--- Task description ---
Omit every picture and output the rest of the records exactly as they are.

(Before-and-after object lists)

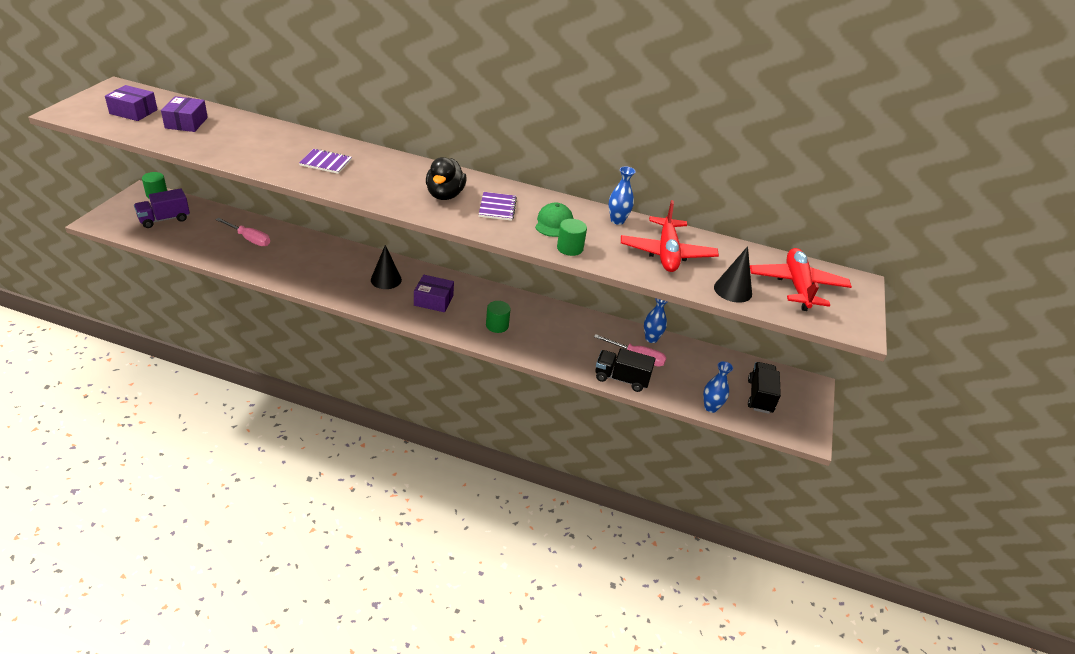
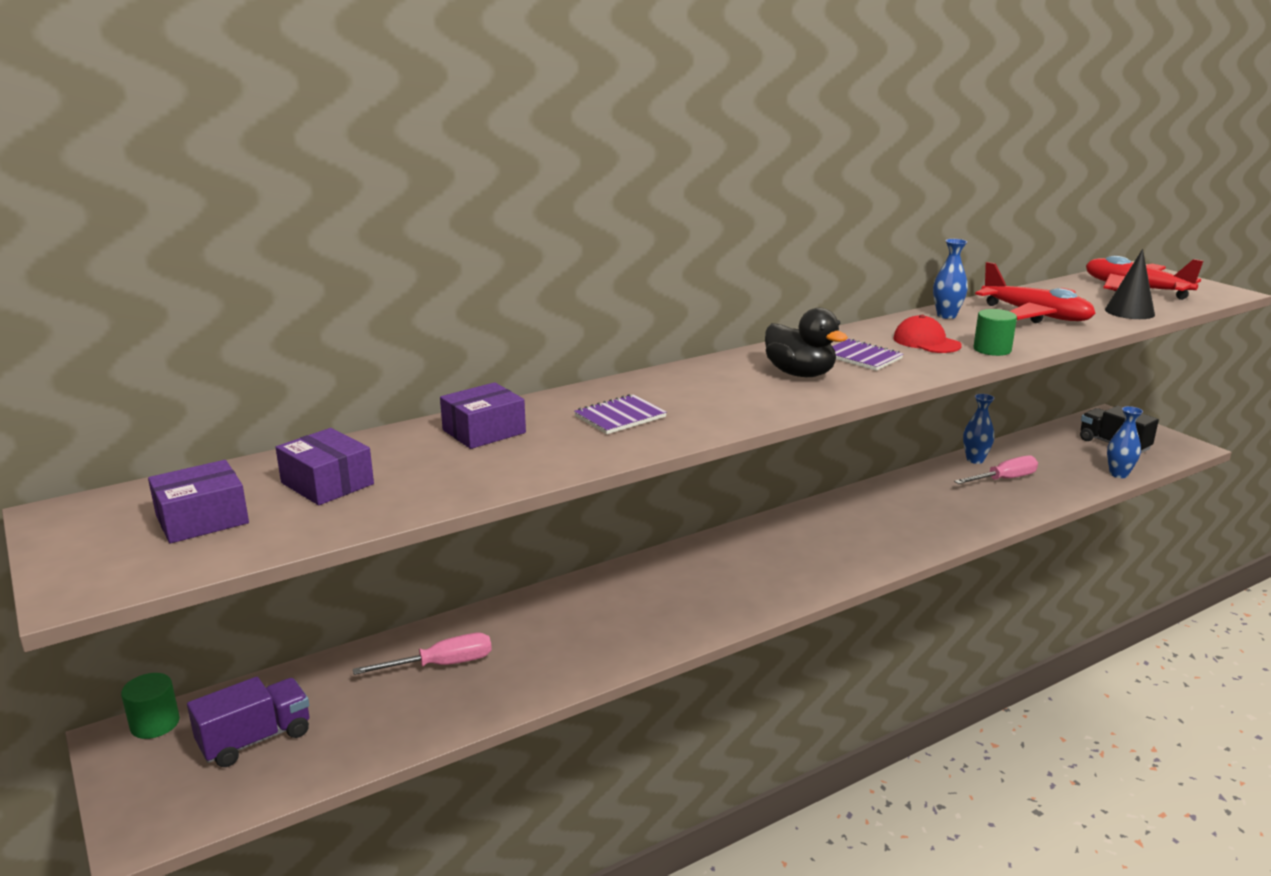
camera: 45 degrees left, 15 degrees down
(164, 219) = (255, 739): purple truck -> purple truck turned 135 degrees counterclockwise
(386, 279) = (692, 580): black cone -> none
(433, 300) = (777, 562): purple box -> purple box (484, 431)
(497, 325) = (873, 538): green cylinder -> none
(554, 223) = (926, 342): green cap -> red cap
(621, 379) = (1038, 501): black truck -> none

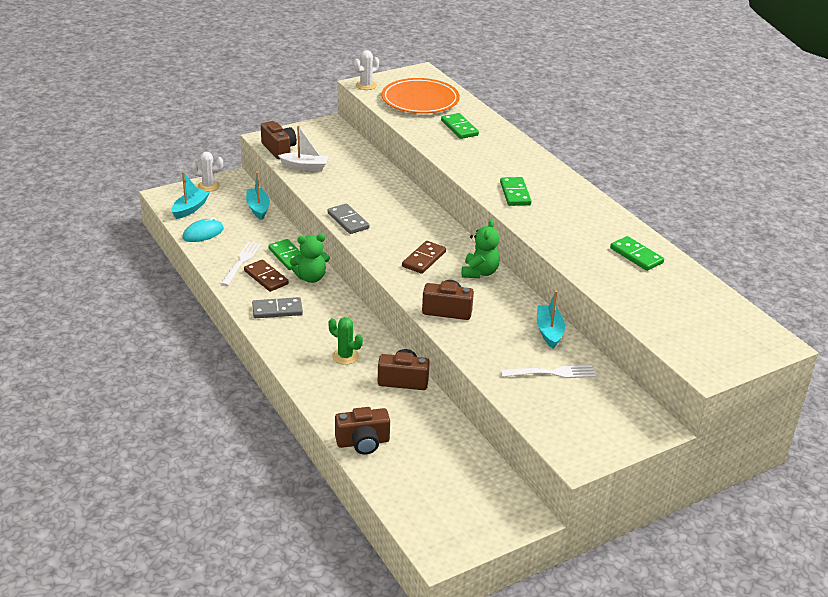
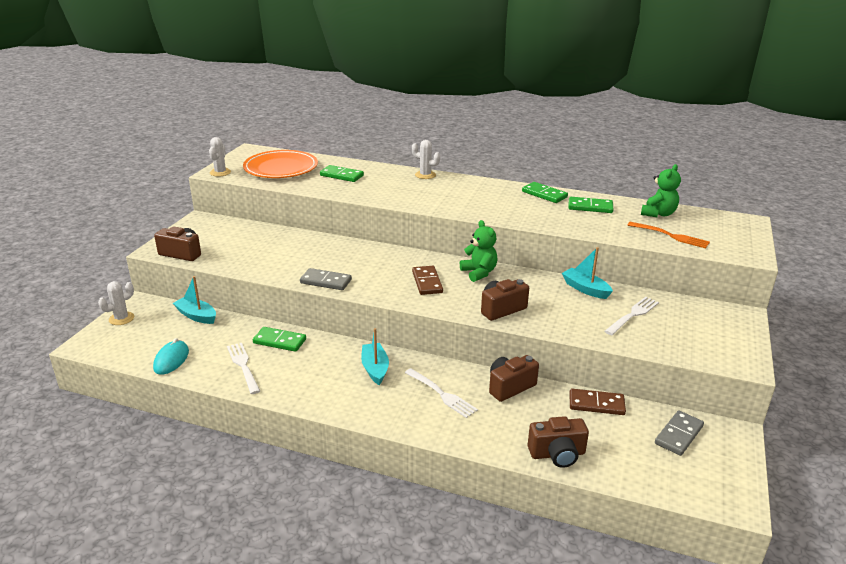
camera: 40 degrees left, 5 degrees down
(190, 209) = (128, 345): turquoise boat -> turquoise boat (375, 369)
(266, 277) = (284, 367): brown domino -> brown domino (596, 404)
(277, 310) = (333, 388): grey domino -> grey domino (679, 435)
(305, 167) = (226, 257): white boat -> none
(311, 278) = (323, 348): green teddy bear -> green teddy bear (658, 214)
(345, 356) = (442, 394): green cactus -> white fork
(363, 442) = (557, 454): brown camera -> brown camera turned 45 degrees clockwise
(515, 193) = (453, 201): green domino -> green domino (544, 194)
(534, 157) = (425, 175): none -> white cactus
(662, 317) = (670, 236): none -> orange fork

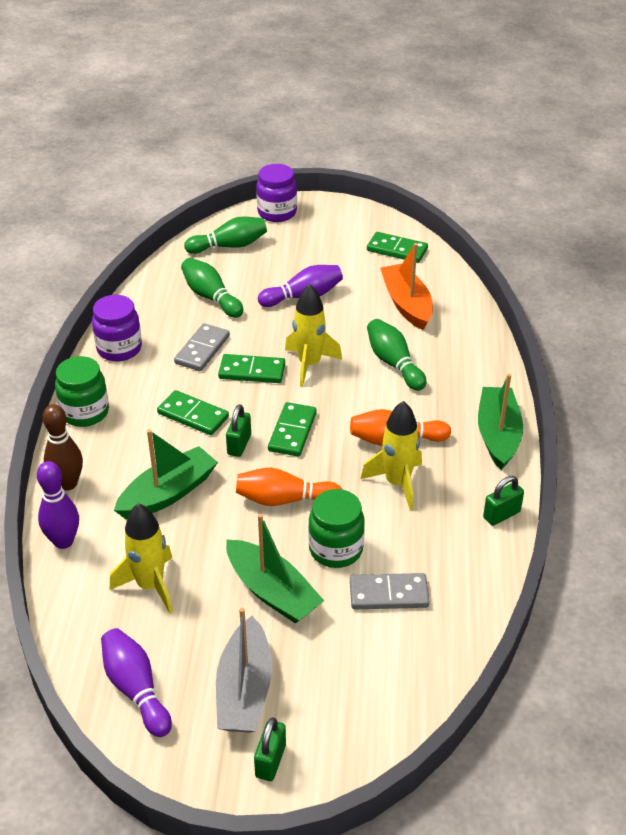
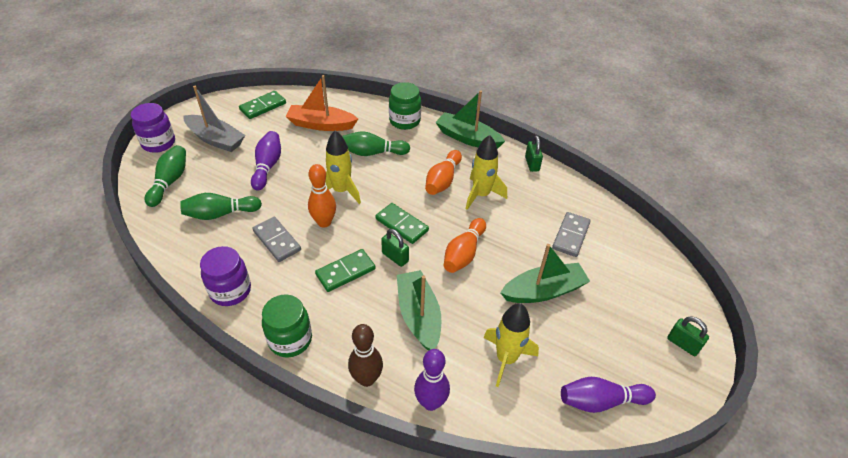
camera: 65 degrees left, 5 degrees up
(244, 690) = (622, 337): grey boat -> grey boat (216, 139)
(252, 371) = (324, 222): green domino -> orange bowling pin
(336, 549) = (522, 245): green jar -> green jar (404, 121)

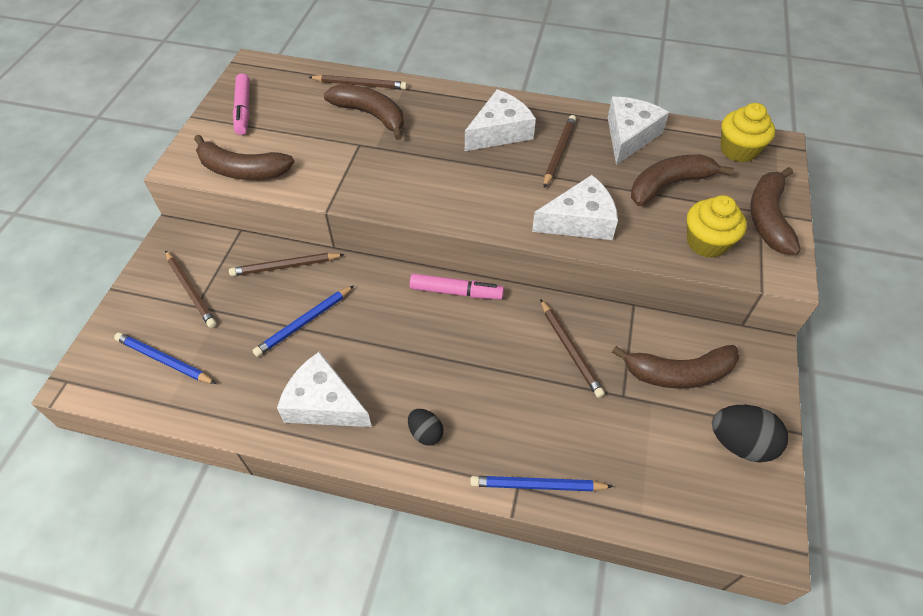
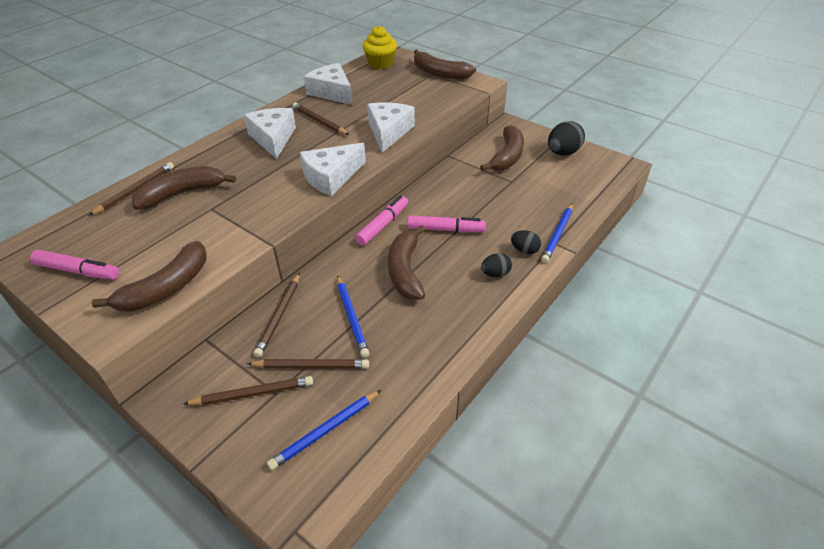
camera: 65 degrees left, 10 degrees down
(324, 403) = (440, 323): white cheese -> white cheese (331, 177)
(480, 355) = (445, 229): none -> pink marker
(484, 453) = (524, 250): none -> black egg
(570, 350) = (466, 190): brown pencil -> brown pencil (311, 366)
(669, 185) = (387, 93): brown banana -> brown banana (405, 271)
(706, 243) = (442, 96): yellow cupcake -> none

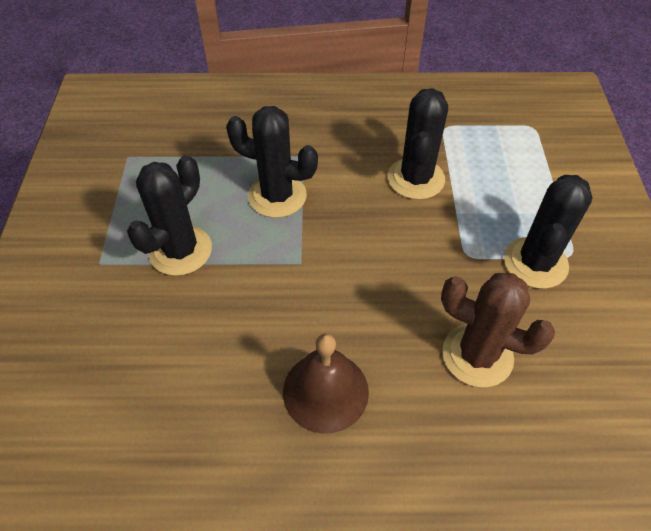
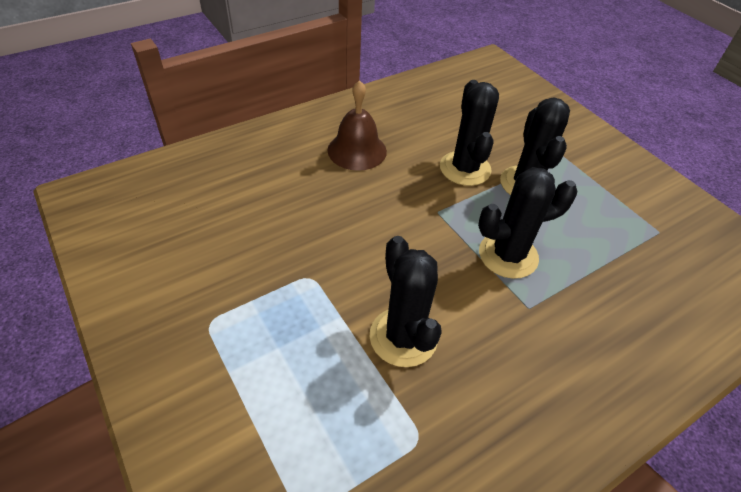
camera: 145 degrees right, 5 degrees down
(477, 355) = (268, 205): brown cactus -> none
(535, 263) = (244, 297): black cactus -> black cactus (465, 168)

--- Completed task ---
camera: 45 degrees left, 15 degrees down
(164, 219) = (255, 739): purple truck -> purple truck turned 135 degrees counterclockwise
(386, 279) = (692, 580): black cone -> none
(433, 300) = (777, 562): purple box -> purple box (484, 431)
(497, 325) = (873, 538): green cylinder -> none
(554, 223) = (926, 342): green cap -> red cap
(621, 379) = (1038, 501): black truck -> none

camera: 40 degrees left, 5 degrees down
(190, 209) = (128, 345): turquoise boat -> turquoise boat (375, 369)
(266, 277) = (284, 367): brown domino -> brown domino (596, 404)
(277, 310) = (333, 388): grey domino -> grey domino (679, 435)
(305, 167) = (226, 257): white boat -> none
(311, 278) = (323, 348): green teddy bear -> green teddy bear (658, 214)
(345, 356) = (442, 394): green cactus -> white fork
(363, 442) = (557, 454): brown camera -> brown camera turned 45 degrees clockwise
(515, 193) = (453, 201): green domino -> green domino (544, 194)
(534, 157) = (425, 175): none -> white cactus
(662, 317) = (670, 236): none -> orange fork

camera: 65 degrees left, 5 degrees up
(244, 690) = (622, 337): grey boat -> grey boat (216, 139)
(252, 371) = (324, 222): green domino -> orange bowling pin
(336, 549) = (522, 245): green jar -> green jar (404, 121)

camera: 65 degrees left, 10 degrees down
(324, 403) = (440, 323): white cheese -> white cheese (331, 177)
(480, 355) = (445, 229): none -> pink marker
(484, 453) = (524, 250): none -> black egg
(570, 350) = (466, 190): brown pencil -> brown pencil (311, 366)
(669, 185) = (387, 93): brown banana -> brown banana (405, 271)
(706, 243) = (442, 96): yellow cupcake -> none

camera: 145 degrees right, 5 degrees down
(477, 355) = (268, 205): brown cactus -> none
(535, 263) = (244, 297): black cactus -> black cactus (465, 168)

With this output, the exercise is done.